:: Supplied material ::

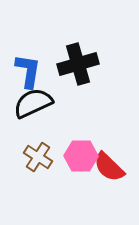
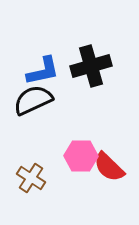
black cross: moved 13 px right, 2 px down
blue L-shape: moved 15 px right; rotated 69 degrees clockwise
black semicircle: moved 3 px up
brown cross: moved 7 px left, 21 px down
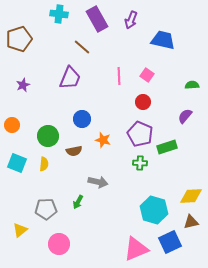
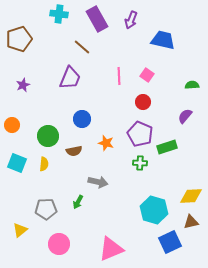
orange star: moved 3 px right, 3 px down
pink triangle: moved 25 px left
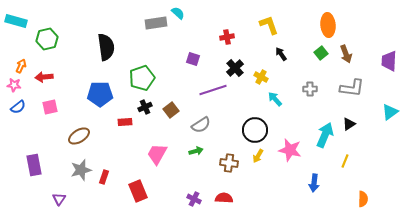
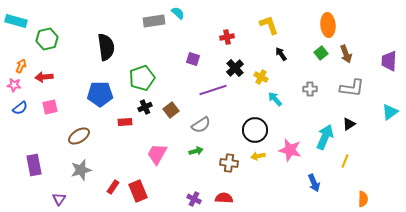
gray rectangle at (156, 23): moved 2 px left, 2 px up
blue semicircle at (18, 107): moved 2 px right, 1 px down
cyan arrow at (325, 135): moved 2 px down
yellow arrow at (258, 156): rotated 48 degrees clockwise
red rectangle at (104, 177): moved 9 px right, 10 px down; rotated 16 degrees clockwise
blue arrow at (314, 183): rotated 30 degrees counterclockwise
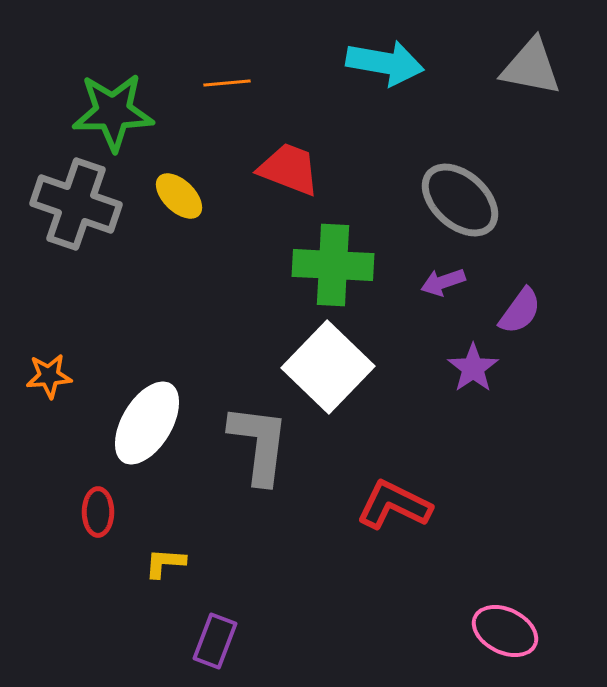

:::

[What you are asked to do]: Filter the data above, keeping only lines that include the string "rotated".

[Expected output]:
blue L-shape: moved 15 px right; rotated 69 degrees clockwise
yellow arrow at (258, 156): rotated 48 degrees clockwise
red rectangle at (104, 177): moved 9 px right, 10 px down; rotated 16 degrees clockwise
blue arrow at (314, 183): rotated 30 degrees counterclockwise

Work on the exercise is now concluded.